Every record must be copied exactly, except that pictures are dropped.

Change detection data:
◆ ◆ ◆ ◆
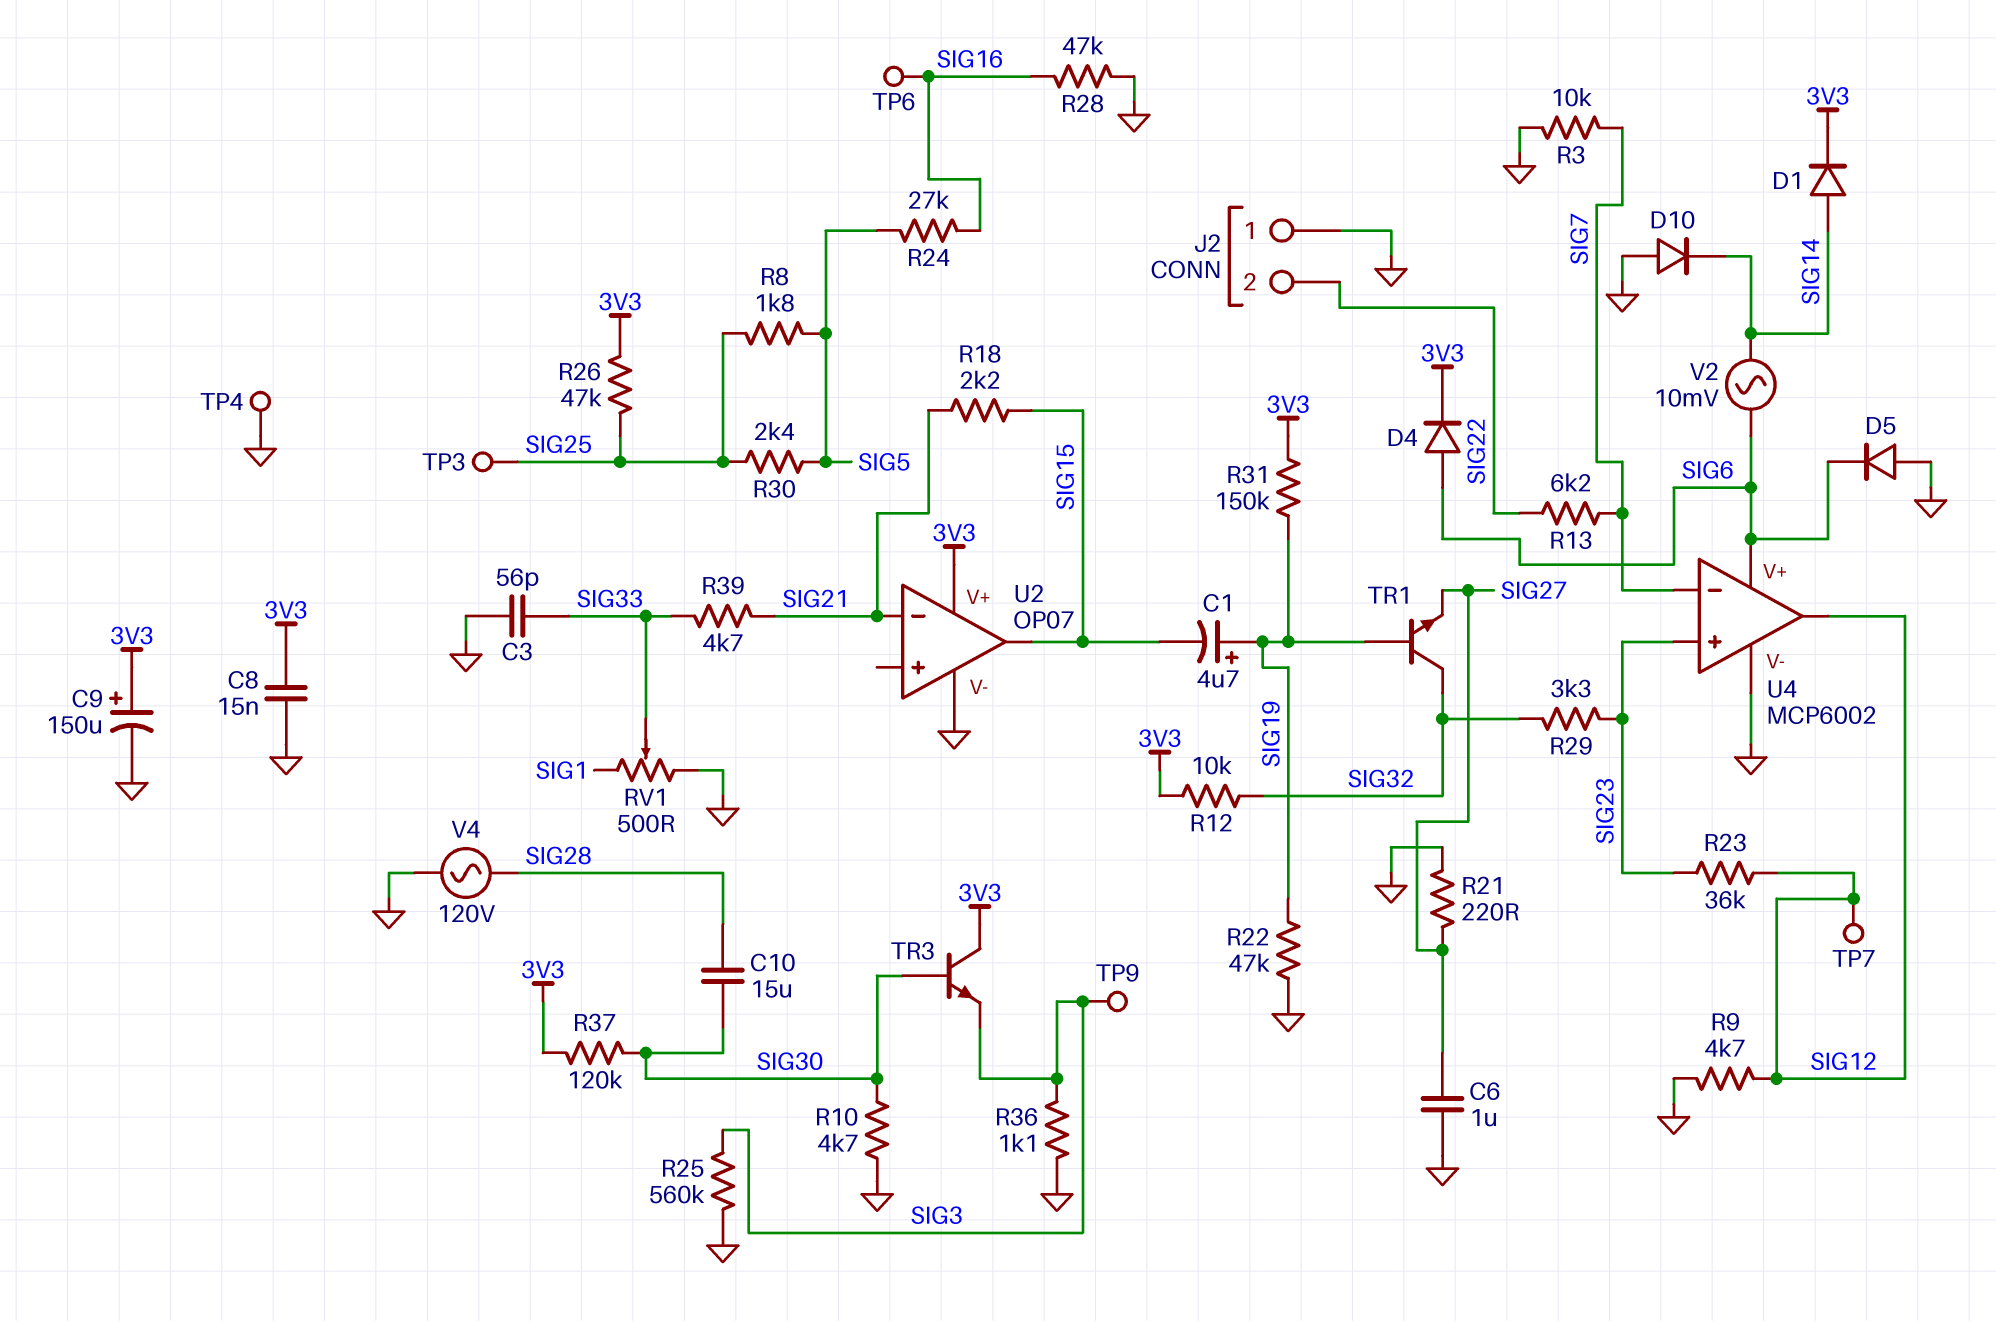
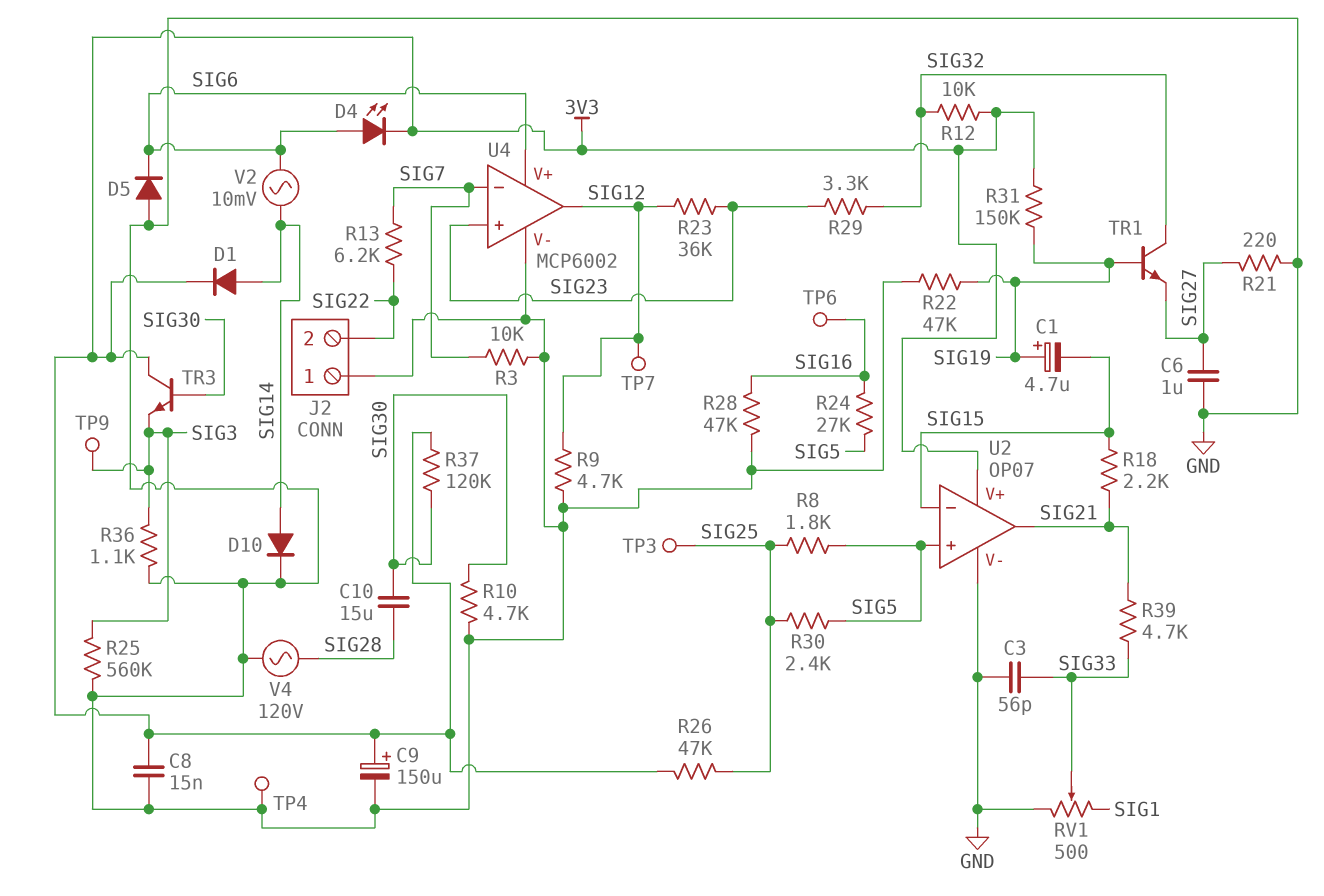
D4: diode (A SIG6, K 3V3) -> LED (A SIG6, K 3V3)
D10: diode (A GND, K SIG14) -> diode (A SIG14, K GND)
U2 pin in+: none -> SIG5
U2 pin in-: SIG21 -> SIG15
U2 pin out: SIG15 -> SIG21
◆ ◆ ◆ ◆
### Answer area
D4: diode (A SIG6, K 3V3) -> LED (A SIG6, K 3V3)
D10: diode (A GND, K SIG14) -> diode (A SIG14, K GND)
U2 pin in+: none -> SIG5
U2 pin in-: SIG21 -> SIG15
U2 pin out: SIG15 -> SIG21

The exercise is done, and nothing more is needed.